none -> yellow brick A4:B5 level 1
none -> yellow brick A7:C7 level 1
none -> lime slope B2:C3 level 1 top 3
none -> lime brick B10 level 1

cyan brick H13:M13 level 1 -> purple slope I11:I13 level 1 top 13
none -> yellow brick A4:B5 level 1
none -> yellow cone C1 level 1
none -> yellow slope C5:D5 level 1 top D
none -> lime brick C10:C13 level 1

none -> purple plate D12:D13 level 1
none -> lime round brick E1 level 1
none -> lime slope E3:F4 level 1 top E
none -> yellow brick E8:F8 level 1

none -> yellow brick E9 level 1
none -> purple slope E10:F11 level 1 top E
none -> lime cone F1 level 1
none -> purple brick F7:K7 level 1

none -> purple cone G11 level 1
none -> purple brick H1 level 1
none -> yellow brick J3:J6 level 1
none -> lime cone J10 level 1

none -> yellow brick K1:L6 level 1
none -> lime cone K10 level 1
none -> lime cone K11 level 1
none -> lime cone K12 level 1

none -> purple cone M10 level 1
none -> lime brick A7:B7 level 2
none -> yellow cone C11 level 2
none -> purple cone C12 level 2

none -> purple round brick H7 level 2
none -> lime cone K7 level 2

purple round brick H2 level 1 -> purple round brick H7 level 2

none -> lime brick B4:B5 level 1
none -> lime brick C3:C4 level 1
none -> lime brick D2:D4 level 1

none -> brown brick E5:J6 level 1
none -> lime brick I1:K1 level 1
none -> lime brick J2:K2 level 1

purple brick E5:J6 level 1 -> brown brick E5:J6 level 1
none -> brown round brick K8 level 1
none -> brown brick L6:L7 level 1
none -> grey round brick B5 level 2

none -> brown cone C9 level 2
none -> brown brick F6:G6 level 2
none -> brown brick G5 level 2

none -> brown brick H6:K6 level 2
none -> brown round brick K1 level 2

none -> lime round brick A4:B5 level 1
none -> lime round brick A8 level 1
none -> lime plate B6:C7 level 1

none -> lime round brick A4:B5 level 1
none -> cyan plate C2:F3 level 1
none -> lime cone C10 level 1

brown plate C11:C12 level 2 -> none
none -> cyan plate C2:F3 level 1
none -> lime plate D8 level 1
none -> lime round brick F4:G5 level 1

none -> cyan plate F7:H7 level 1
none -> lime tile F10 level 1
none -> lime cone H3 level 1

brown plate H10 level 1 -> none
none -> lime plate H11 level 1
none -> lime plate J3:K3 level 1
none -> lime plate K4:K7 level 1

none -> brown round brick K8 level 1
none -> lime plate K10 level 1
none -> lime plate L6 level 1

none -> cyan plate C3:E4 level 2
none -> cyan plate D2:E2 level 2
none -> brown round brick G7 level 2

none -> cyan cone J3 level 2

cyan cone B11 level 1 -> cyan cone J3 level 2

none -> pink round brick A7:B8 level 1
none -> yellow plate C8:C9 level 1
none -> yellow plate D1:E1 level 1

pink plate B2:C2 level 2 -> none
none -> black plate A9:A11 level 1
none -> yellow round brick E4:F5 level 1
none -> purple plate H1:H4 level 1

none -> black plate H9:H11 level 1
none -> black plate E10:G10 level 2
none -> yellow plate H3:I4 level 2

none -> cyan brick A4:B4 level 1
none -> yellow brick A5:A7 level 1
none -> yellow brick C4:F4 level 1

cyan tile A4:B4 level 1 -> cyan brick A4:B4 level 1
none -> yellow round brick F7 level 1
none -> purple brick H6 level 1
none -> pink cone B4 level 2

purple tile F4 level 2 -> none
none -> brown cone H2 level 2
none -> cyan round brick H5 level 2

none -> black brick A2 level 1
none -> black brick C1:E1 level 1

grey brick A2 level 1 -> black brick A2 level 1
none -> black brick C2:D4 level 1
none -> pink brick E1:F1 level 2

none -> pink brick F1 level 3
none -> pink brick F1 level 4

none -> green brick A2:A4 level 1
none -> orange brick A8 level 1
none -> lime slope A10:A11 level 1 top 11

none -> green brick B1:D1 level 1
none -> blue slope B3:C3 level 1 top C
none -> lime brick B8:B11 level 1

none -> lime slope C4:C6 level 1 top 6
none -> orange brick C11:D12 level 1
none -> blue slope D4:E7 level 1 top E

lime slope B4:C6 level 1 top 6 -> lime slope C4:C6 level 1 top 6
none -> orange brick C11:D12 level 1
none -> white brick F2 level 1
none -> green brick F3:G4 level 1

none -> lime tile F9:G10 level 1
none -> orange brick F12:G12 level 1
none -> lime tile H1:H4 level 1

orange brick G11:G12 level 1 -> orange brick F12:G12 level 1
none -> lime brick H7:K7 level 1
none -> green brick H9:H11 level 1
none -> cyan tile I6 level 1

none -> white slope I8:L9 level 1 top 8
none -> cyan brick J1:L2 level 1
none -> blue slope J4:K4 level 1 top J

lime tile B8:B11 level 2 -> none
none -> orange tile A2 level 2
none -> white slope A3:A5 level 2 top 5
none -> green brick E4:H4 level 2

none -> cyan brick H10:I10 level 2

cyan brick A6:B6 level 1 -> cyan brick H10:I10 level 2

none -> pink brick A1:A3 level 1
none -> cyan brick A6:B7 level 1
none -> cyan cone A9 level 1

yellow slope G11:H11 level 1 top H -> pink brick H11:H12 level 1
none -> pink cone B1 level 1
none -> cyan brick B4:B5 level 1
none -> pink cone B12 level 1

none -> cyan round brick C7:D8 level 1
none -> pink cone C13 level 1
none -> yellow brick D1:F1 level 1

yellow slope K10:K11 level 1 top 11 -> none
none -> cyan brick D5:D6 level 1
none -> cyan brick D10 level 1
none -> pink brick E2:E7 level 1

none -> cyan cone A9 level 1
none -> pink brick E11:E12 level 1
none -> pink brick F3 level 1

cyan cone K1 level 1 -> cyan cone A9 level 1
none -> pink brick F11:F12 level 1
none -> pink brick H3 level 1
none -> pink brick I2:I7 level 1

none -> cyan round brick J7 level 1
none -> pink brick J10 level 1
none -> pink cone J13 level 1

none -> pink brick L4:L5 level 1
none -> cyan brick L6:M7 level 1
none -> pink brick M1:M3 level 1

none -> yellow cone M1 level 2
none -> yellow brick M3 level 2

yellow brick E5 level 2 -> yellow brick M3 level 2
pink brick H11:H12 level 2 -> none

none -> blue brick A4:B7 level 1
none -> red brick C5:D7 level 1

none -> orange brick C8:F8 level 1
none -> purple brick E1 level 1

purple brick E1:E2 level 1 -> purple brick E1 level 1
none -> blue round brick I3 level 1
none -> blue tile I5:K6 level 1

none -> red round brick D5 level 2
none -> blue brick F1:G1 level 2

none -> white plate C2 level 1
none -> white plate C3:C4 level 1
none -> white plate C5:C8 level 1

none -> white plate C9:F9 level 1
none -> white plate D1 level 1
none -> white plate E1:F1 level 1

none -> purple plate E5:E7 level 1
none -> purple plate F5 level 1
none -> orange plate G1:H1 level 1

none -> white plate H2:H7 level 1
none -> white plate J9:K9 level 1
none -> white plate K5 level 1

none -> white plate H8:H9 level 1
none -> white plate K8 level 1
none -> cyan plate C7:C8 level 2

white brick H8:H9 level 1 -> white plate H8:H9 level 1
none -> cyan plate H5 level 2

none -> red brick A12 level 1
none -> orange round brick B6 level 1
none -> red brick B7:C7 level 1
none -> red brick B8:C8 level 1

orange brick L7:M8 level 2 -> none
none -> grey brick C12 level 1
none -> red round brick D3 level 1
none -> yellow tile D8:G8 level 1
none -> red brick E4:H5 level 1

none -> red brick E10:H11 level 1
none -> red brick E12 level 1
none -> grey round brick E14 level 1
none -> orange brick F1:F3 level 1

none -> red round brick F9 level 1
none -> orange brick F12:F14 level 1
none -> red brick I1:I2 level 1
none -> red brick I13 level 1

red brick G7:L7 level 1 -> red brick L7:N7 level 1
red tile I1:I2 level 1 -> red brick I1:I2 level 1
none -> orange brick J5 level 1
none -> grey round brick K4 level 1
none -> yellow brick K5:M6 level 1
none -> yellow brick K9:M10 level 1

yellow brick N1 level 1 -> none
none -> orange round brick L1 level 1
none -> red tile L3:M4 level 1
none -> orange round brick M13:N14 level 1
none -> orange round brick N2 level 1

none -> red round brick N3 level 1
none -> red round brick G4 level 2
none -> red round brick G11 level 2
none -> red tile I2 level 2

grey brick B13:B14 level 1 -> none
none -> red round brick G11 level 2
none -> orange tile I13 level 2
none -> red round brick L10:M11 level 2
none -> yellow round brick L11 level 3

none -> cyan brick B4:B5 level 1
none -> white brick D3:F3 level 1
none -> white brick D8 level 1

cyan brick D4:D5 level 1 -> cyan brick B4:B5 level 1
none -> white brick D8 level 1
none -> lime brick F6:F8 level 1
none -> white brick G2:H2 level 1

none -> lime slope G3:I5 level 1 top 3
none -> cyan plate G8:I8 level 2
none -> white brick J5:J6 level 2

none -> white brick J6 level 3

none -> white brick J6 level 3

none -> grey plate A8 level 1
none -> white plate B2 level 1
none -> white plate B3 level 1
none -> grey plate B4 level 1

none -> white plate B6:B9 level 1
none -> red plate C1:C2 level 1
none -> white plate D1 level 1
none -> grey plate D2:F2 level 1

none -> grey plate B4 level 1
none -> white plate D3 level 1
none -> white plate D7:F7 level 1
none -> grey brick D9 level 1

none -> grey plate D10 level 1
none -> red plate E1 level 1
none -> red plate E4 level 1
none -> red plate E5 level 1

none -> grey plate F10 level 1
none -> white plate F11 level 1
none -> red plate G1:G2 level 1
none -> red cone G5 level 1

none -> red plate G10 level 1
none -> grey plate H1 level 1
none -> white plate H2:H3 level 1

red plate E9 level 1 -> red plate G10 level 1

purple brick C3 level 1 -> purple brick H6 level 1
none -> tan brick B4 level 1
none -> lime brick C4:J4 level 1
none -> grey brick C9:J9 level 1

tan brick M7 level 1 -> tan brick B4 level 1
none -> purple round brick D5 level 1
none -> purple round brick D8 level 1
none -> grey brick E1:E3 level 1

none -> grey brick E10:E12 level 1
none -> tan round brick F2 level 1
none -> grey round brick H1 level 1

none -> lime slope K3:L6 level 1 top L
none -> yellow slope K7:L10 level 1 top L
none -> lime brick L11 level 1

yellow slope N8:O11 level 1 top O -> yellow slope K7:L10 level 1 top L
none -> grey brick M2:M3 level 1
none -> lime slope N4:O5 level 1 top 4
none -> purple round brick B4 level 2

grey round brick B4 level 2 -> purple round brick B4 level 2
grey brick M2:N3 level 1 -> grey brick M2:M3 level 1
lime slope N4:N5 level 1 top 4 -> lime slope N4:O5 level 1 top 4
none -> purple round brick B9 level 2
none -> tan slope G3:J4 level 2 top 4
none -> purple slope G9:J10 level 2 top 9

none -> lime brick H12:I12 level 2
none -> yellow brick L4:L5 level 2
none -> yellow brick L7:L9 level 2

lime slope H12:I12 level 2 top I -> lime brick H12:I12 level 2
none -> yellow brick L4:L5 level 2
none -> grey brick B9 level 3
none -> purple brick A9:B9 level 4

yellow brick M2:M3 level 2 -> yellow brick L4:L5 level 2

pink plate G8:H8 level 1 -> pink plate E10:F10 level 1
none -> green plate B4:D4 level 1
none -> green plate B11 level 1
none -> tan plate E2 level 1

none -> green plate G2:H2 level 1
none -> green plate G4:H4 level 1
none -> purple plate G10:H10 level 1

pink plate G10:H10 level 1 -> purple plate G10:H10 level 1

:: About this task ::
For this exercise, return every line from the data that holds the string "blue".

:: Output ::
none -> blue slope B3:C3 level 1 top C
none -> blue slope D4:E7 level 1 top E
none -> blue slope J4:K4 level 1 top J
none -> blue brick A4:B7 level 1
none -> blue round brick I3 level 1
none -> blue tile I5:K6 level 1
none -> blue brick F1:G1 level 2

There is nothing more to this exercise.